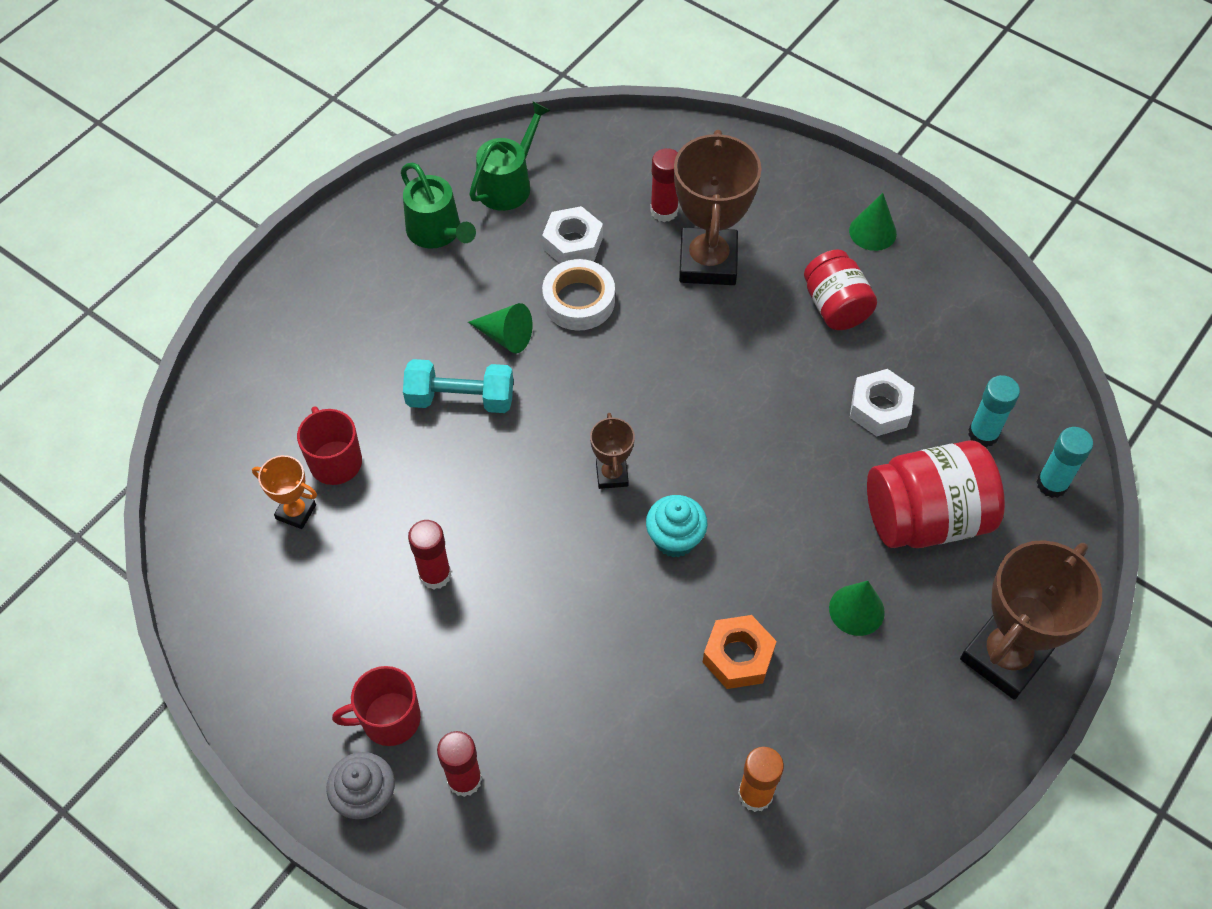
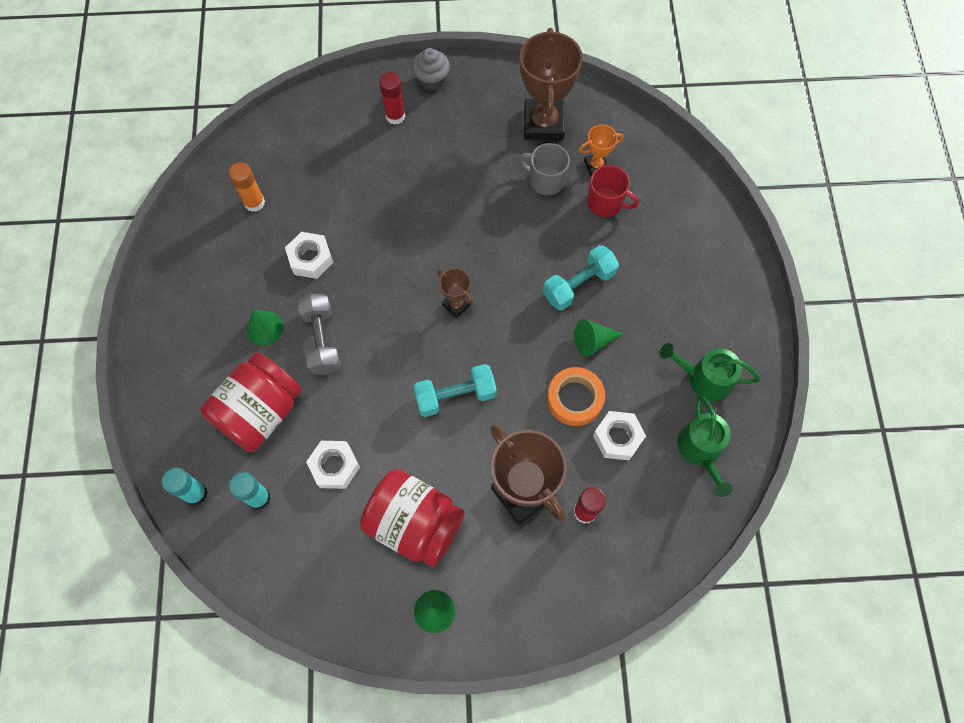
camera: 140 degrees right, 10 degrees up
(371, 539) = (546, 180): none -> grey mug
(389, 719) = (453, 114): red mug -> none
(435, 574) = (497, 187): red glue stick -> none
(579, 301) = (575, 399): white tape -> orange tape
(675, 539) = (392, 295): turquoise cupcake -> none
(696, 386) = (455, 396): none -> turquoise dumbbell
(738, 656) = (310, 259): orange nut -> white nut
(798, 546) = (322, 340): none -> grey dumbbell
(835, 306) = (415, 523): red jar -> red jar, size x1.55
(1004, 656) = (167, 361): brown trophy -> brown trophy (543, 123)

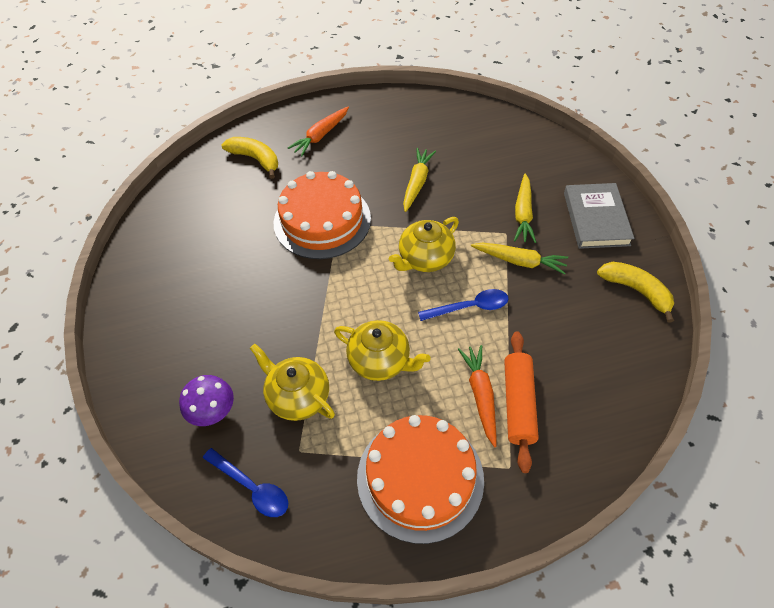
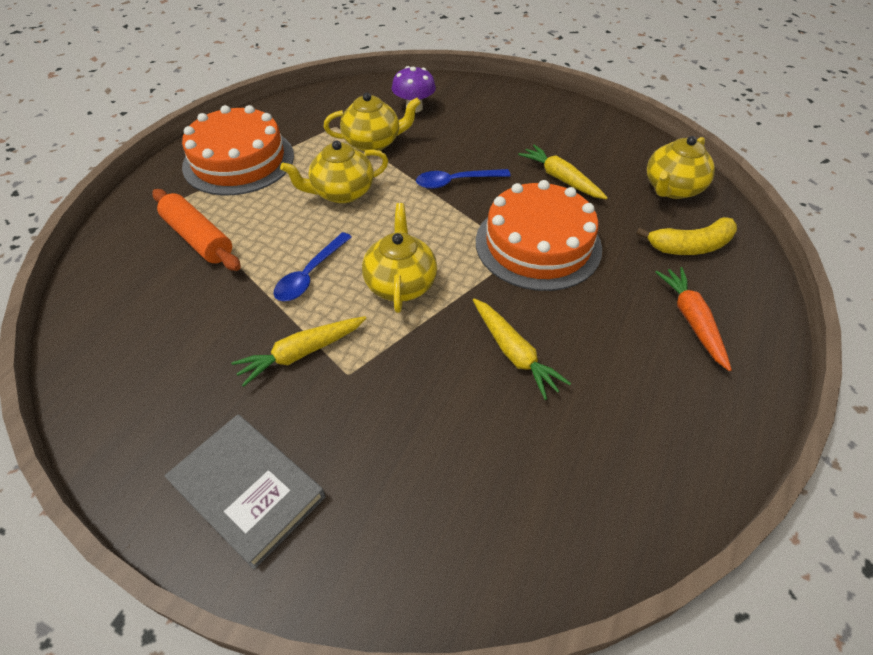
camera: 130 degrees right, 5 degrees down
(197, 190) = (672, 188): none -> yellow teapot
(251, 487) = (341, 101): blue spoon -> blue spoon (456, 182)
(480, 395) = (236, 224): orange carrot -> none
(523, 214) = (351, 416): yellow carrot -> yellow carrot (561, 179)
(636, 291) = (133, 422): yellow banana -> none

What to do » Write the records out in full, word for word; leave every picture behind.

Response »
camera: 140 degrees right, 10 degrees up
(371, 539) = (546, 180): none -> grey mug
(389, 719) = (453, 114): red mug -> none
(435, 574) = (497, 187): red glue stick -> none
(579, 301) = (575, 399): white tape -> orange tape
(675, 539) = (392, 295): turquoise cupcake -> none
(696, 386) = (455, 396): none -> turquoise dumbbell
(738, 656) = (310, 259): orange nut -> white nut
(798, 546) = (322, 340): none -> grey dumbbell
(835, 306) = (415, 523): red jar -> red jar, size x1.55
(1004, 656) = (167, 361): brown trophy -> brown trophy (543, 123)

camera: 130 degrees right, 5 degrees down
(197, 190) = (672, 188): none -> yellow teapot
(251, 487) = (341, 101): blue spoon -> blue spoon (456, 182)
(480, 395) = (236, 224): orange carrot -> none
(523, 214) = (351, 416): yellow carrot -> yellow carrot (561, 179)
(636, 291) = (133, 422): yellow banana -> none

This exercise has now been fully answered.